» **Collected material**:
=======
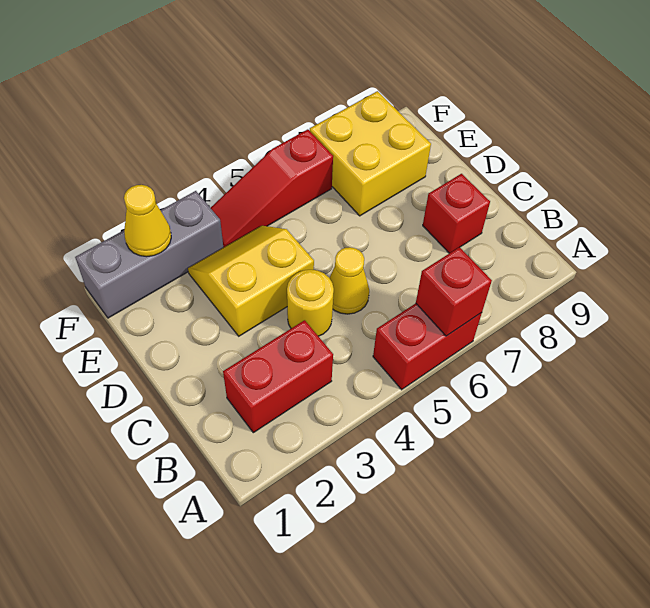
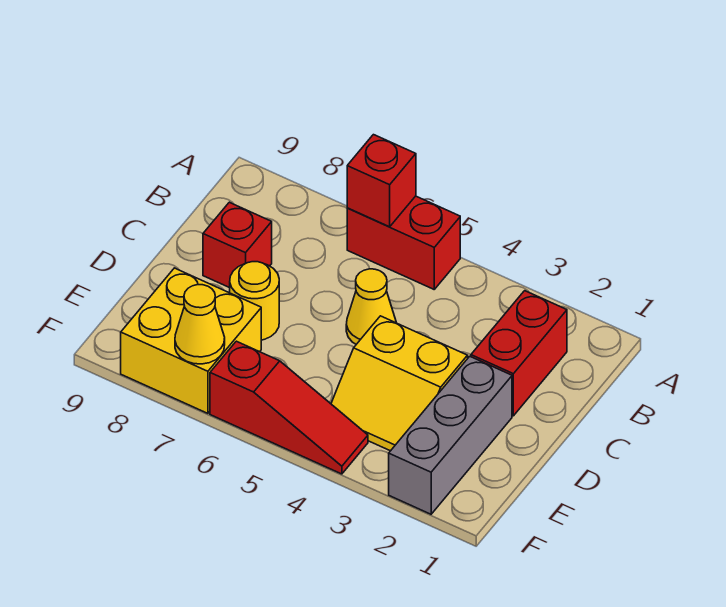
red brick B2:B3 level 1 -> red brick B2:C2 level 1
yellow round brick C4 level 1 -> yellow round brick D7 level 1
grey brick F1:F3 level 1 -> grey brick D2:F2 level 1
yellow cone F2 level 2 -> yellow cone F7 level 2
=======
» **Assignment**:
Which lines in the data hold the string "brick"? Copy each of them.

» **Solved exercise**:
red brick B2:B3 level 1 -> red brick B2:C2 level 1
yellow round brick C4 level 1 -> yellow round brick D7 level 1
grey brick F1:F3 level 1 -> grey brick D2:F2 level 1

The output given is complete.